**The exercise**
Count the lines in the listing below that contain the string "Score", with uppercase and lowercase treated as different. Give only the number.

**Stored records**
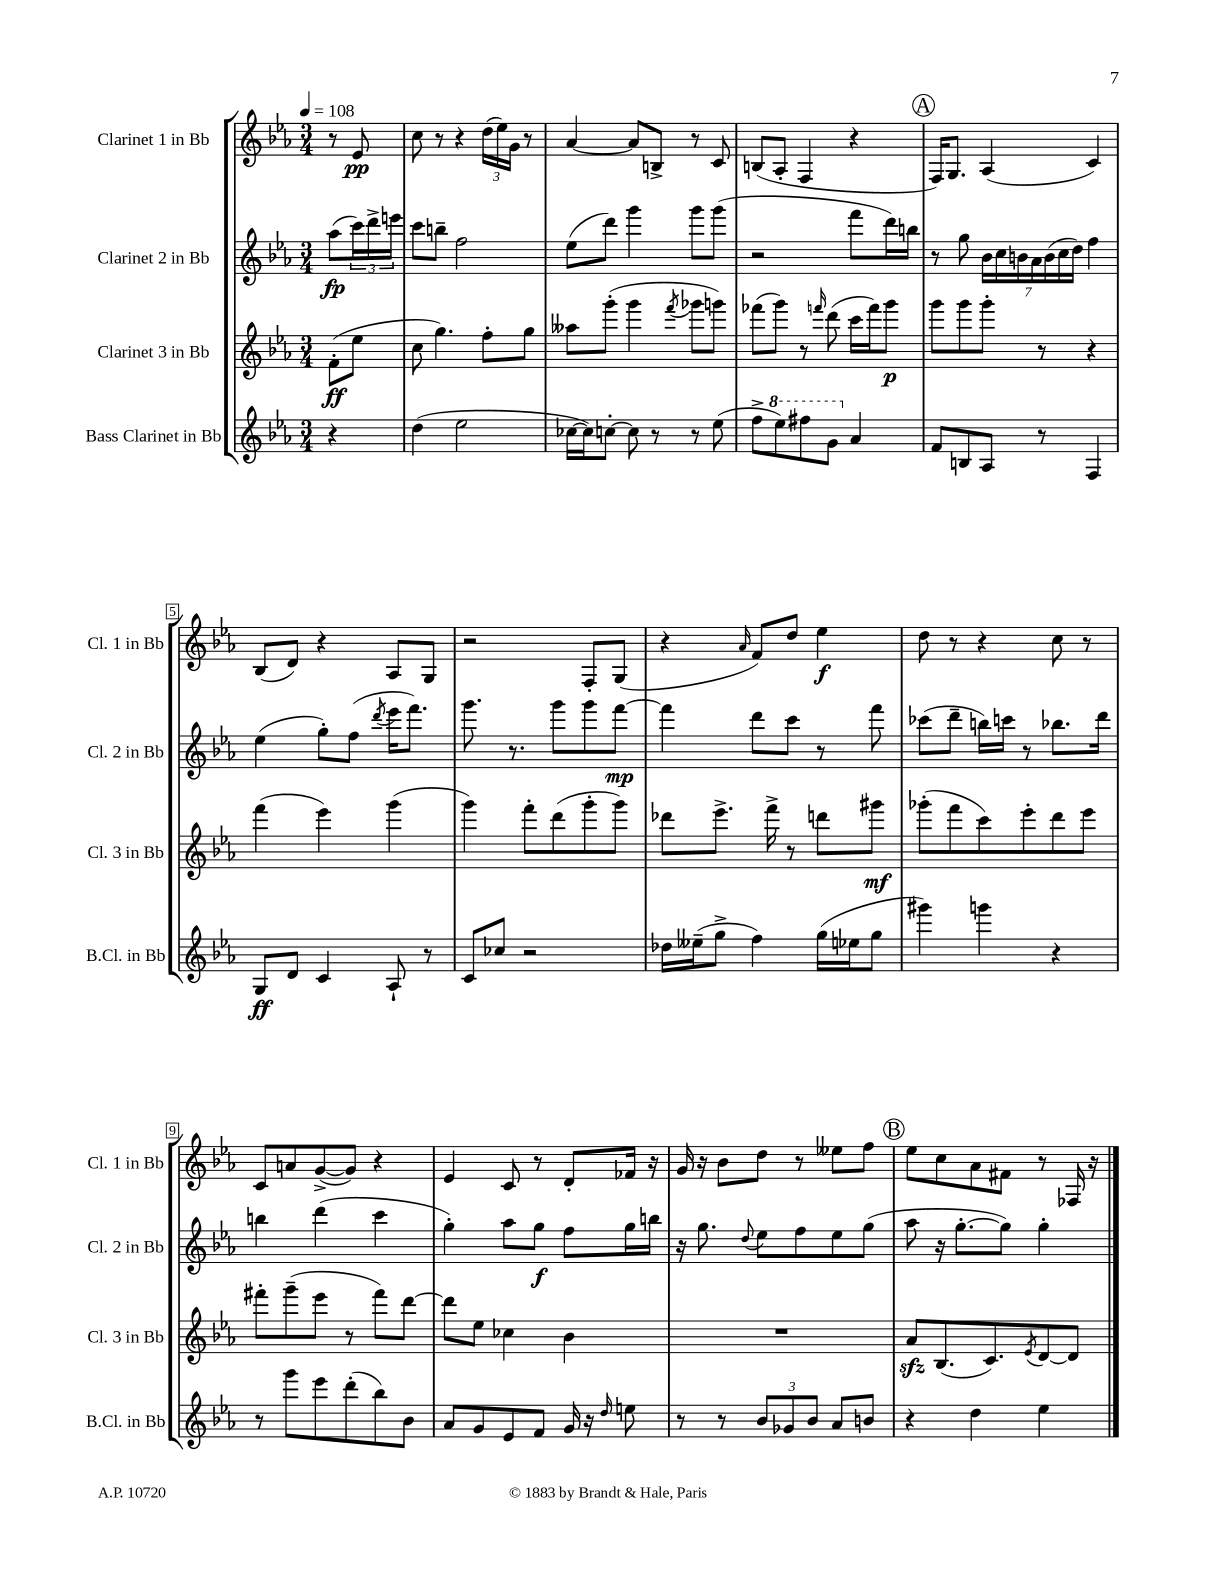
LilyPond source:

<<
\new StaffGroup <<
\new Staff = "s0" \with { instrumentName = "Clarinet 1 in Bb" shortInstrumentName = "Cl. 1 in Bb" } {
    \clef treble \key ees \major \numericTimeSignature \time 3/4 \partial 4 \tempo 4 = 108
    r8 ees'8\pp |
    c''8 r8 r4 \tuplet 3/2 { d''16( ees''16) g'16 } r8 |
    aes'4~ aes'8 b8-> r8 c'8 |
    b8( aes8-. f4 r4 |
    \mark \markup { \circle "A" } f16) g8. aes4( c'4) |
    bes8( d'8) r4 aes8 g8 |
    r2 f8-. g8( |
    r4 \grace { aes'16 } f'8) d''8 ees''4\f |
    d''8 r8 r4 c''8 r8 |
    c'8 a'8 g'8~->( g'8) r4 |
    ees'4 c'8 r8 d'8-. fes'16 r16 |
    g'16 r16 bes'8 d''8 r8 eeses''8 f''8 |
    \mark \markup { \circle "B" } ees''8 c''8 aes'8 fis'8 r8 fes16 r16 \bar "|." |
}
\new Staff = "s1" \with { instrumentName = "Clarinet 2 in Bb" shortInstrumentName = "Cl. 2 in Bb" } {
    \clef treble \key ees \major \numericTimeSignature \time 3/4 \partial 4
    aes''8\fp( \tuplet 3/2 { c'''16) d'''16-> e'''16 } |
    c'''8 b''8-- f''2 |
    ees''8( d'''8) g'''4 g'''8 g'''8( |
    r2 f'''8 d'''16) b''16 |
    \mark \markup { \circle "A" } r8 g''8 \tuplet 7/4 { bes'16 c''16 b'16 aes'16 b'16( c''16 d''16) } f''4 |
    ees''4( g''8-.) f''8( \acciaccatura { d'''8 } ees'''16 f'''8.) |
    g'''8. r8. g'''8 g'''8 f'''8~\mp |
    f'''4 d'''8 c'''8 r8 f'''8 |
    ces'''8( d'''8-- b''16) c'''16 r8 bes''8. d'''16 |
    b''4 d'''4( c'''4 |
    g''4-.) aes''8 g''8\f f''8 g''16 b''16 |
    r16 g''8. \appoggiatura { d''8 } ees''8 f''8 ees''8 g''8( |
    \mark \markup { \circle "B" } aes''8 r16 g''8.~-. g''8) g''4-. \bar "|." |
}
\new Staff = "s2" \with { instrumentName = "Clarinet 3 in Bb" shortInstrumentName = "Cl. 3 in Bb" } {
    \clef treble \key ees \major \numericTimeSignature \time 3/4 \partial 4
    f'8-.\ff( ees''8 |
    c''8 g''4.) f''8-. g''8 |
    aeses''8 g'''8-.( g'''4 \acciaccatura { f'''8 } ges'''8 g'''8) |
    fes'''8( g'''8) r8 \grace { f'''16 } d'''8( c'''16 f'''16) g'''8\p |
    \mark \markup { \circle "A" } g'''8 g'''8 g'''8-. r8 r4 |
    f'''4( ees'''4) g'''4( |
    g'''4) f'''8-. d'''8( g'''8-. g'''8) |
    des'''8 ees'''8.-> f'''16-> r8 d'''8 gis'''8\mf |
    ges'''8-.( f'''8 c'''8) ees'''8-. d'''8 ees'''8 |
    fis'''8-. g'''8--( ees'''8 r8 fis'''8) d'''8~ |
    d'''8 ees''8 ces''4 bes'4 |
    R2. |
    \mark \markup { \circle "B" } aes'8\sfz bes8.( c'8.) \acciaccatura { ees'8 } d'8~ d'8 \bar "|." |
}
\new Staff = "s3" \with { instrumentName = "Bass Clarinet in Bb" shortInstrumentName = "B.Cl. in Bb" } {
    \clef treble \key ees \major \numericTimeSignature \time 3/4 \partial 4
    r4 |
    d''4( ees''2 |
    ces''16~ ces''16) c''8~-. c''8 r8 r8 ees''8( |
    f''8-> \ottava #1 ees'''8) fis'''8 g''8 \ottava #0 aes'4 |
    \mark \markup { \circle "A" } f'8 b8 aes8 r8 f4 |
    g8\ff d'8 c'4 aes8-! r8 |
    c'8 ces''8 r2 |
    des''16 eeses''16--( g''8-> f''4) g''16( ees''16 g''8 |
    gis'''4) g'''4 r4 |
    r8 g'''8 ees'''8 d'''8-.( bes''8) bes'8 |
    aes'8 g'8 ees'8 f'8 g'16 r16 \grace { d''16 } e''8 |
    r8 r8 \tuplet 3/2 { bes'8 ges'8 bes'8 } aes'8 b'8 |
    \mark \markup { \circle "B" } r4 d''4 ees''4 \bar "|." |
}
>>
>>
\layout { \context { \Score \override BarNumber.stencil = #(make-stencil-boxer 0.1 0.3 ly:text-interface::print) } }
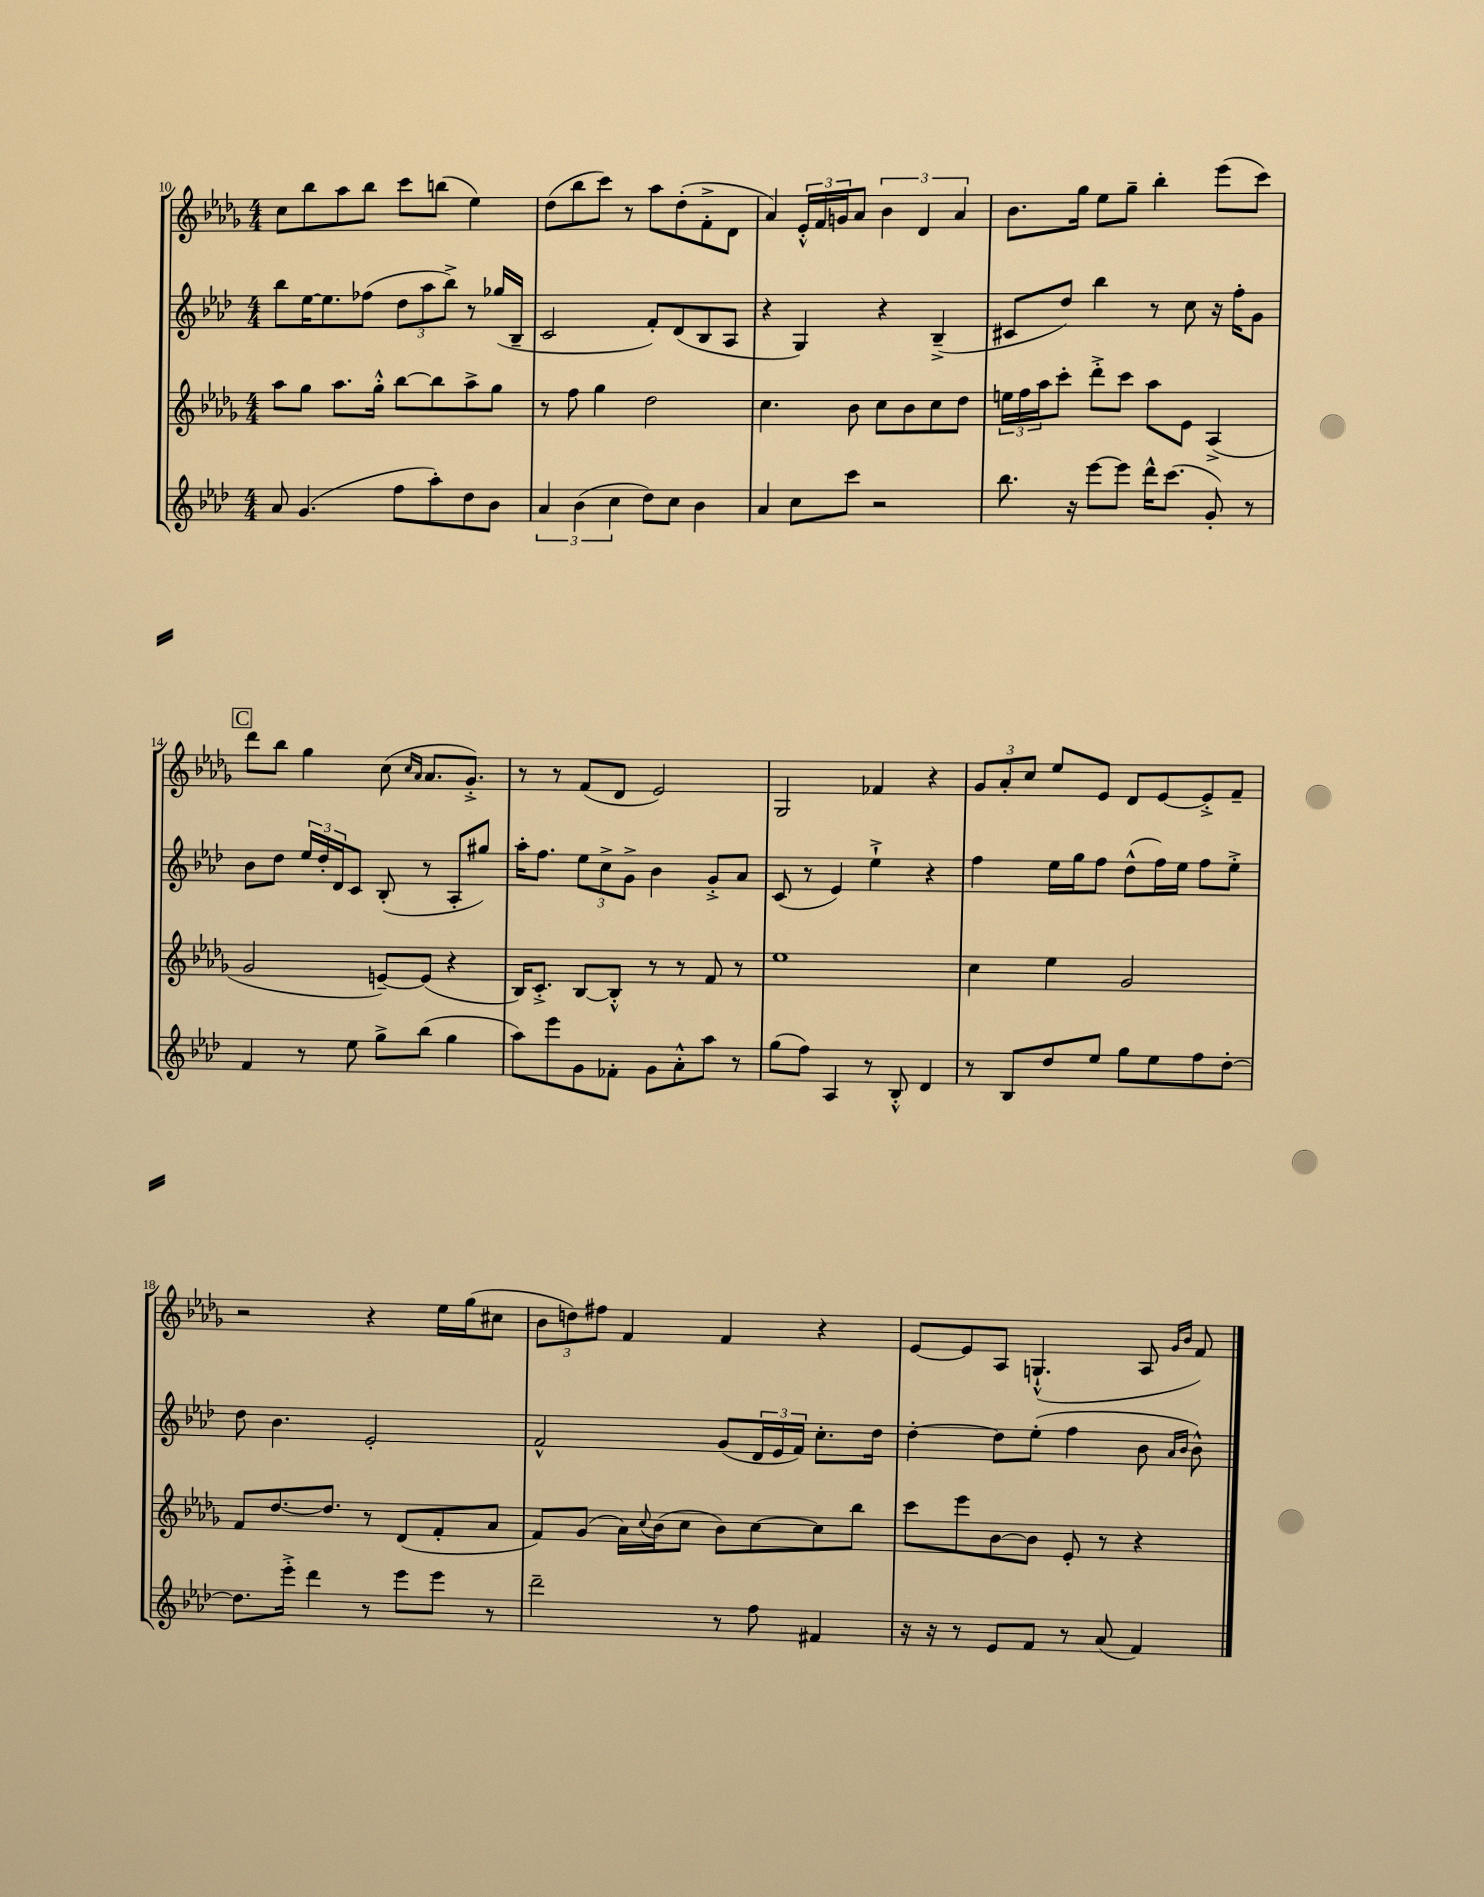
<<
\new StaffGroup <<
\new Staff = "s0" {
    \clef treble \key des \major \numericTimeSignature \time 4/4
    c''8 bes''8 aes''8 bes''8 c'''8 b''8( ees''4) |
    des''8( bes''8 c'''8) r8 aes''8 des''8-.( f'8-.-> des'8 |
    aes'4) \tuplet 3/2 { ees'16-.-^ f'16 g'16 } aes'8 \tuplet 3/2 { bes'4 des'4 aes'4 } |
    bes'8. ges''16 ees''8 ges''8-- bes''4-. ees'''8( c'''8) |
    \mark \markup { \box "C" } des'''8 bes''8 ges''4 c''8( \grace { c''16 aes'16 } aes'8. ges'8.-.->) |
    r8 r8 f'8( des'8 ees'2) |
    ges2 fes'4 r4 |
    \tuplet 3/2 { ges'8 aes'8-. c''8 } ees''8 ees'8 des'8 ees'8~ ees'8-.-> f'8-- |
    r2 r4 ees''16 ges''16( cis''8 |
    \tuplet 3/2 { bes'8 d''8) fis''8 } f'4 f'4 r4 |
    ees'8~ ees'8 aes8 g4.-!-^( aes8 \grace { ges'16 bes'16 } f'8) \bar "|." |
}
\new Staff = "s1" {
    \clef treble \key aes \major \numericTimeSignature \time 4/4
    bes''8 ees''16~ ees''8. fes''8( \tuplet 3/2 { des''8 aes''8 bes''8->) } r8 ges''16( bes16-- |
    c'2 f'8-.) des'8( bes8 aes8 |
    r4 g4) r4 bes4--->( |
    cis'8 des''8) bes''4 r8 c''8 r16 f''16-. g'8 |
    \mark \markup { \box "C" } bes'8 des''8 \tuplet 3/2 { ees''16 des''16-. des'16 } c'8 bes8-.( r8 aes8-. gis''8) |
    aes''16-. f''8. \tuplet 3/2 { ees''8 c''8-> g'8-> } bes'4 g'8-.-> aes'8 |
    c'8( r8 ees'4) ees''4-!-> r4 |
    f''4 ees''16 g''16 f''8 des''8-^( f''16) ees''16 f''8 ees''8-.-> |
    des''8 bes'4. ees'2-. |
    f'2-^ g'8( \tuplet 3/2 { des'16 ees'16 f'16) } c''8.-. des''16 |
    des''4~-. des''8 ees''8-.( f''4 bes'8 \grace { aes'16 bes'16 } bes'8-^) \bar "|." |
}
\new Staff = "s2" {
    \clef treble \key des \major \numericTimeSignature \time 4/4
    aes''8 ges''8 aes''8. ges''16-.-^ bes''8~ bes''8 aes''8-> ges''8 |
    r8 f''8 ges''4 des''2 |
    c''4. bes'8 c''8 bes'8 c''8 des''8 |
    \tuplet 3/2 { e''16 f''16 aes''16 } c'''8-. des'''8-.-> c'''8 aes''8 ees'8 aes4->( |
    \mark \markup { \box "C" } ges'2 e'8~--) e'8( r4 |
    bes16) c'8.-.-> bes8~ bes8-.-^ r8 r8 f'8 r8 |
    ees''1 |
    c''4 ees''4 ges'2 |
    f'8 des''8.~ des''8. r8 des'8( f'8-. aes'8 |
    f'8) ges'8( aes'16) \appoggiatura { c''8 } bes'16( c''8 bes'8) c''8~ c''8 bes''8 |
    c'''8 ees'''8 bes'8~ bes'8 ees'8-. r8 r4 \bar "|." |
}
\new Staff = "s3" {
    \clef treble \key aes \major \numericTimeSignature \time 4/4
    aes'8 g'4.( f''8 aes''8-.) des''8 bes'8 |
    \tuplet 3/2 { aes'4 bes'4( c''4 } des''8) c''8 bes'4 |
    aes'4 c''8 c'''8 r2 |
    bes''8. r16 ees'''8~ ees'''8 des'''16-^ c'''8.( g'8-.) r8 |
    \mark \markup { \box "C" } f'4 r8 ees''8 g''8-> bes''8( g''4 |
    aes''8) ees'''8 g'8 fes'8-. g'8 aes'8-.-^ aes''8 r8 |
    g''8( f''8) aes4 r8 bes8-.-^ des'4 |
    r8 bes8 des''8 ees''8 g''8 ees''8 f''8 des''8~-. |
    des''8. ees'''16-.-> des'''4 r8 ees'''8 ees'''8 r8 |
    des'''2-- r8 f''8 fis'4 |
    r16 r16 r8 ees'8 f'8 r8 aes'8( f'4) \bar "|." |
}
>>
>>
\layout { \context { \Score currentBarNumber = #10 } }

**Correct answer**
2